• Working data
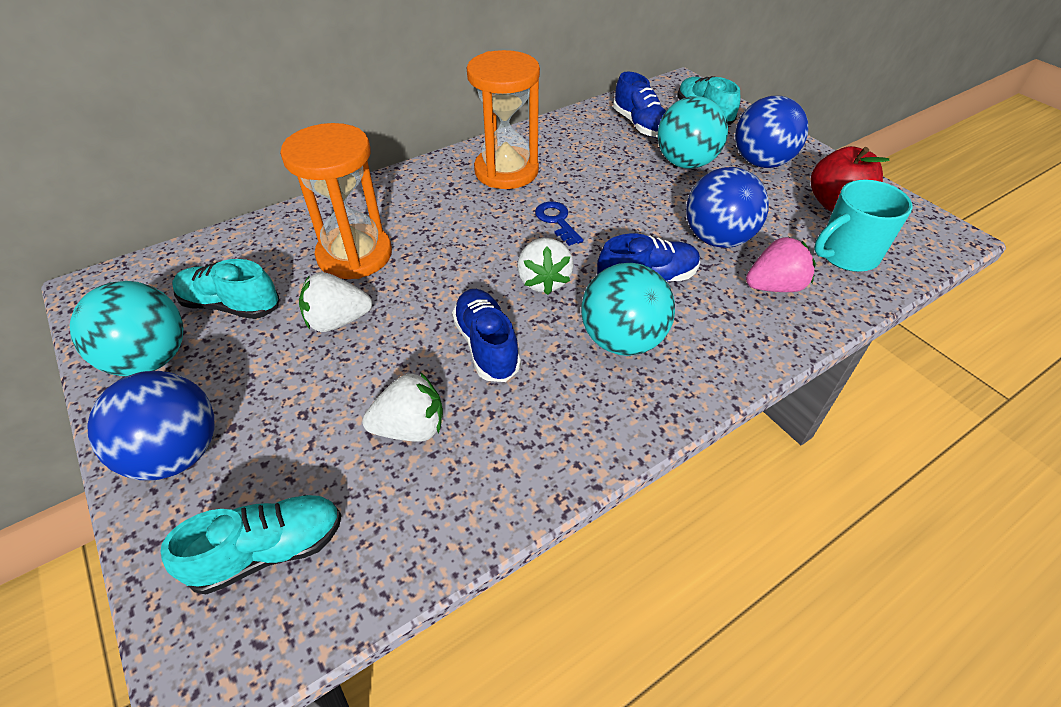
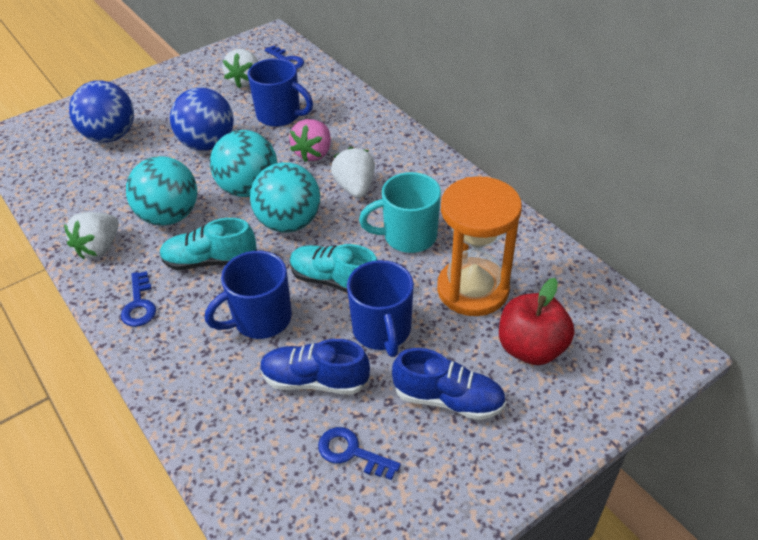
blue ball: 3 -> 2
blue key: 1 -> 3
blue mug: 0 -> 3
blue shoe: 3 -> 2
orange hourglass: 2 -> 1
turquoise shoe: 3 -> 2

• Task to complete
Omit each picture, then return all of the listing exactly as it stands.

• Solution to the exercise
blue ball: 3 -> 2
blue key: 1 -> 3
blue mug: 0 -> 3
blue shoe: 3 -> 2
orange hourglass: 2 -> 1
turquoise shoe: 3 -> 2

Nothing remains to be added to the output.